▸ Problem description:
Locate, in the data below, the line that contains "C6: none -> 680uF (plus N006, minus COM)" and the line that contains "C204: 3.3uF (plus"; reproduce exactly those two lines and every line between them, nothing more.

******

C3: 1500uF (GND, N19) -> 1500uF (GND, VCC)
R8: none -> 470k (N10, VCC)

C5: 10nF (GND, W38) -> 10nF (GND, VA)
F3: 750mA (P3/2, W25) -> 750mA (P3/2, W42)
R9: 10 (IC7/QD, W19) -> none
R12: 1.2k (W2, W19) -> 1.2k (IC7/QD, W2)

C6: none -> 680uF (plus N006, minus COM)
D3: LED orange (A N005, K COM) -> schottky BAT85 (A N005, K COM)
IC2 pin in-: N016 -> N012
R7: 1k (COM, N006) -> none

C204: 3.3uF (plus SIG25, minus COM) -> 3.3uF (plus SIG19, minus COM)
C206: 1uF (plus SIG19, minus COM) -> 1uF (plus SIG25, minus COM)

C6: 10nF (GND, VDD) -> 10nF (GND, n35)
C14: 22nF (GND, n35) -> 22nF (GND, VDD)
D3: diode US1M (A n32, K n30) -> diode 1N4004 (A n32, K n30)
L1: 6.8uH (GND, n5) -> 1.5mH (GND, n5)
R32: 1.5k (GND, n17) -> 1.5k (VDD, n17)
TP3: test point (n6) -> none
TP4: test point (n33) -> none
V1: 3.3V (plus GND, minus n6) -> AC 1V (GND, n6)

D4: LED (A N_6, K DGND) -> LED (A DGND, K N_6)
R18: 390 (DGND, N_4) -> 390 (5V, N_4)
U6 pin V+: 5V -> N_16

******

▸ Problem solution:
C6: none -> 680uF (plus N006, minus COM)
D3: LED orange (A N005, K COM) -> schottky BAT85 (A N005, K COM)
IC2 pin in-: N016 -> N012
R7: 1k (COM, N006) -> none

C204: 3.3uF (plus SIG25, minus COM) -> 3.3uF (plus SIG19, minus COM)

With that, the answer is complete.